:: Data for the task ::
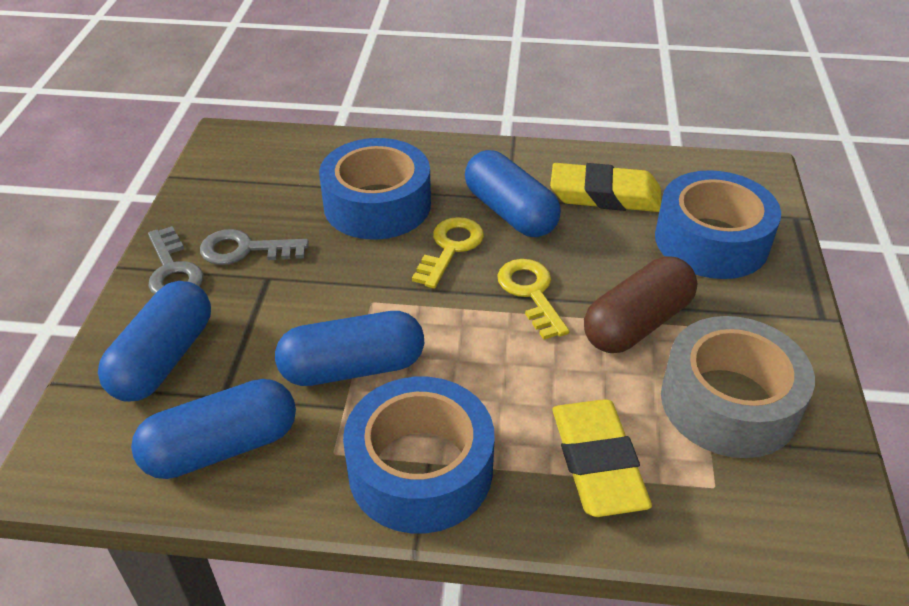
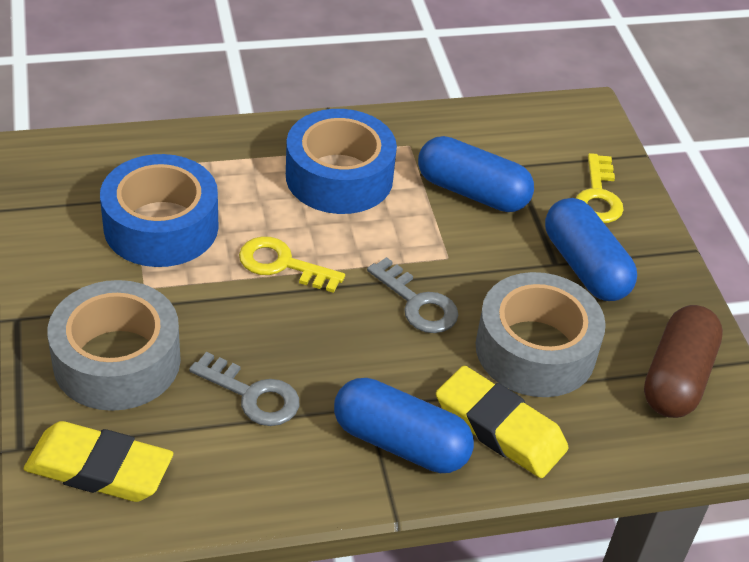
blue capsule: 4 -> 3
blue tape: 3 -> 2
grey tape: 1 -> 2

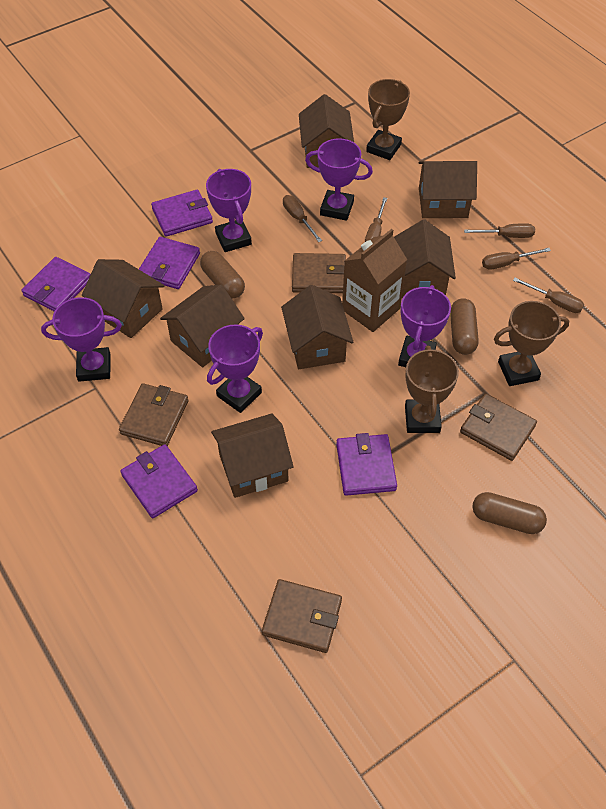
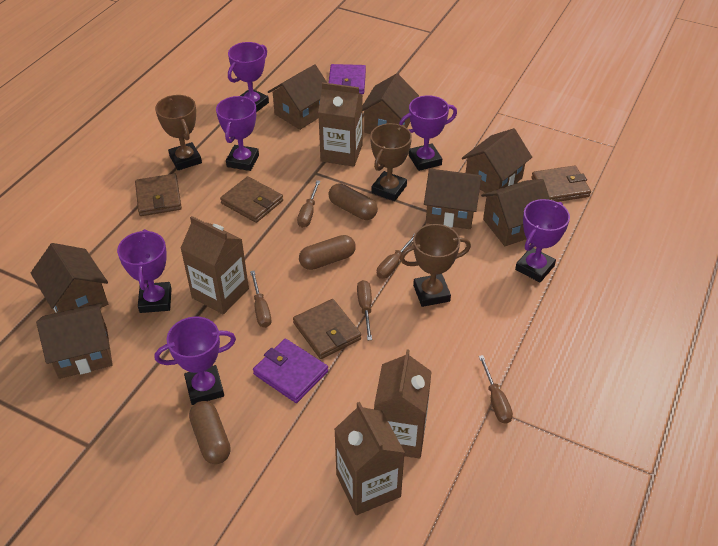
brown carton: 1 -> 4
purple trophy: 5 -> 6
purple wallet: 5 -> 2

:: Your goal ::
Full copy, no pictures: write out each line of the data exactly as it stands.

:: Completed task ::
blue capsule: 4 -> 3
blue tape: 3 -> 2
grey tape: 1 -> 2

brown carton: 1 -> 4
purple trophy: 5 -> 6
purple wallet: 5 -> 2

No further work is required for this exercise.